**Brief**
Report only how many lines of the entries below contain the string "orange".

Synthetic shape transformation data
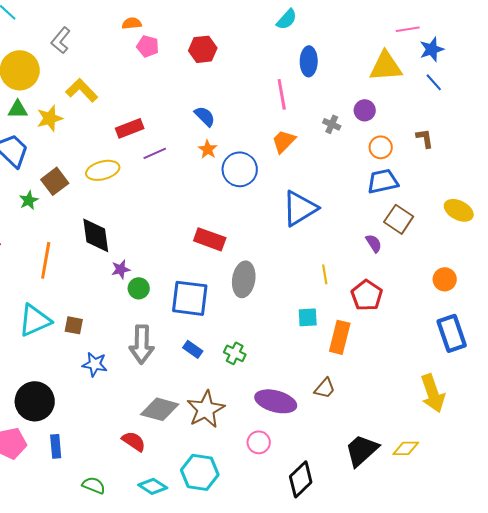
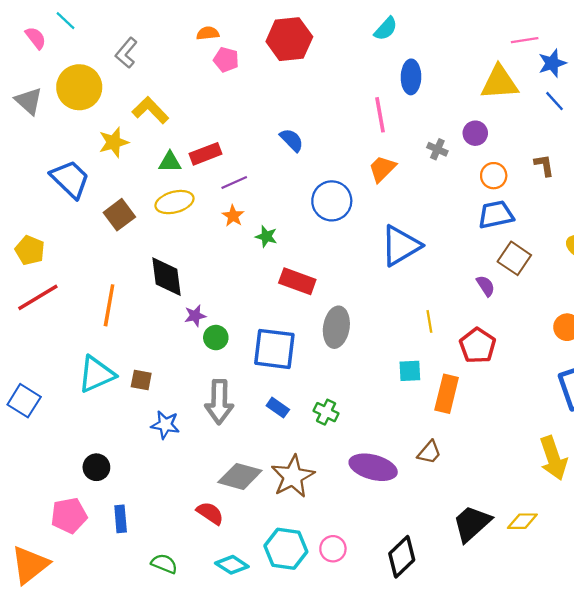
red hexagon: (203, 49) -> (289, 39), moved, size x1.4
green triangle: (18, 109) -> (170, 162), moved
orange star: (208, 149) -> (233, 216), moved
green star: (29, 200) -> (266, 236), moved, turned -30
black circle: (35, 401) -> (96, 467), size x0.6
pink circle: (259, 442) -> (333, 549), moved

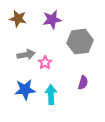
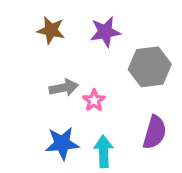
purple semicircle: (83, 83) -> (155, 132), size x1.5

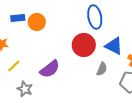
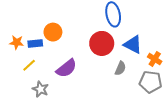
blue rectangle: (18, 18) -> (35, 43), moved
orange circle: (37, 22) -> (53, 32), moved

**Solution for this exercise**
2